:: YOUR GOAL ::
Report how many lines below contain the word "braun". Write only that number.

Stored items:
::::::::

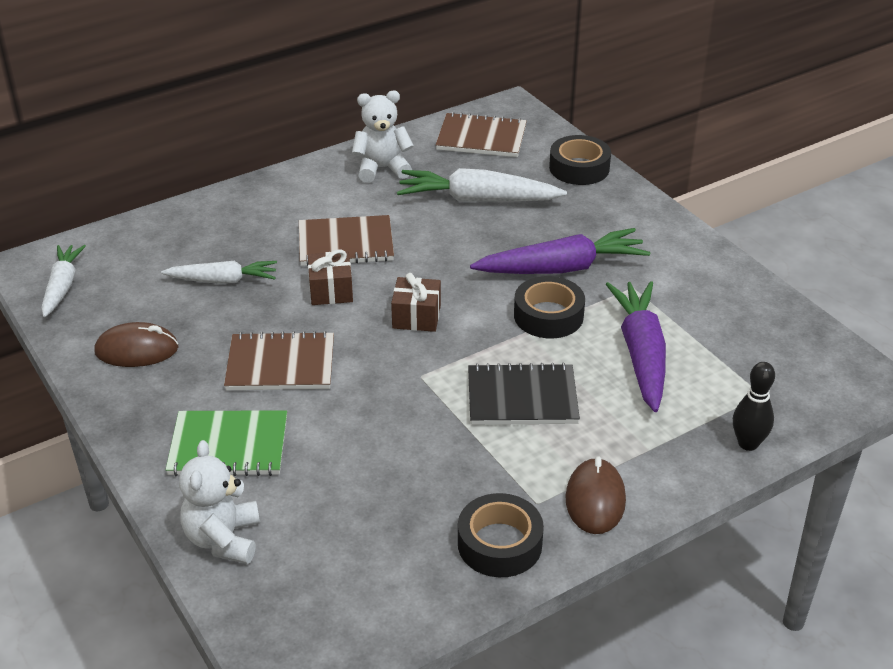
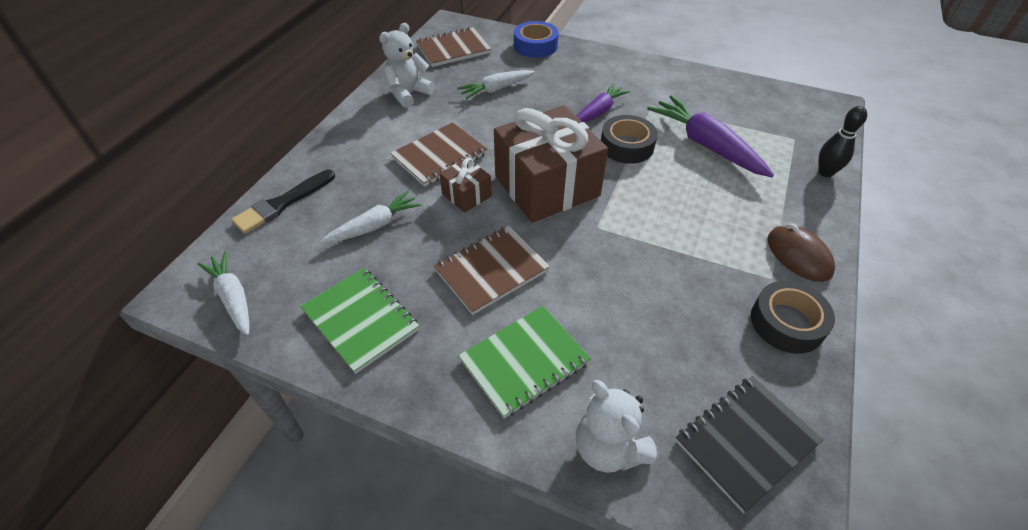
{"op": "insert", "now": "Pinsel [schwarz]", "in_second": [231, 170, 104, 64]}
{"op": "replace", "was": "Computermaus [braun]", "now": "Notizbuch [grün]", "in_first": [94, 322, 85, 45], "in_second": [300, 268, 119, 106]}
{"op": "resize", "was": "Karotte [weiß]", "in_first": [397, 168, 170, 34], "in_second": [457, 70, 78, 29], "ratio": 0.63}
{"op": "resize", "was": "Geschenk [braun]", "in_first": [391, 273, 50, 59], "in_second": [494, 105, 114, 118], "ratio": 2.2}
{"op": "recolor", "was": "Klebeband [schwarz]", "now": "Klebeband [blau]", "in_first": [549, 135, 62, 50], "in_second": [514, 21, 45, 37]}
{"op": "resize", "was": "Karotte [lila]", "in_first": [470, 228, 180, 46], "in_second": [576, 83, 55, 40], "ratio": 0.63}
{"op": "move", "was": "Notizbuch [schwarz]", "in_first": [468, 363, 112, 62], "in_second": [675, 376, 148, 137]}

::::::::

:: EXERCISE RESPONSE ::
2